-------- Data listing
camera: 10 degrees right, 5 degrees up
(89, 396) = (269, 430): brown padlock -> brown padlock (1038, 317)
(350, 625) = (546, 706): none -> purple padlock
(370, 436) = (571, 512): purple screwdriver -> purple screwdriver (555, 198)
----------------
-------- Data listing
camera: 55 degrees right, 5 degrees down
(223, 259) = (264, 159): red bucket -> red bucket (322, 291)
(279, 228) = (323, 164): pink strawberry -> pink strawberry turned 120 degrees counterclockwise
----------------
-------- Data listing
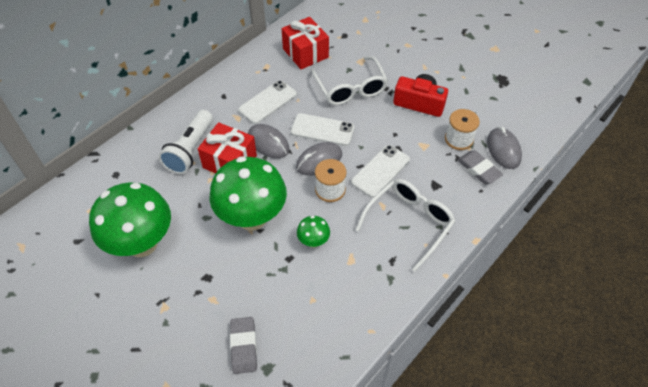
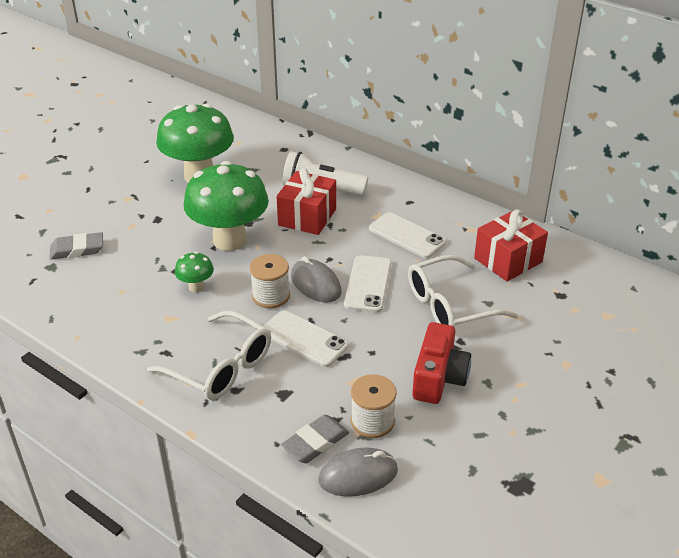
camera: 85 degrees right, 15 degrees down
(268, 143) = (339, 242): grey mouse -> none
----------------
= Work to be completed =
Could you reproduce, exactly, every line above from the line with "camera: 85 degrees right, 15 degrees down" to the line with "(268, 143) = (339, 242): grey mouse -> none", and no other line? Both ends count.

= Written solution =
camera: 85 degrees right, 15 degrees down
(268, 143) = (339, 242): grey mouse -> none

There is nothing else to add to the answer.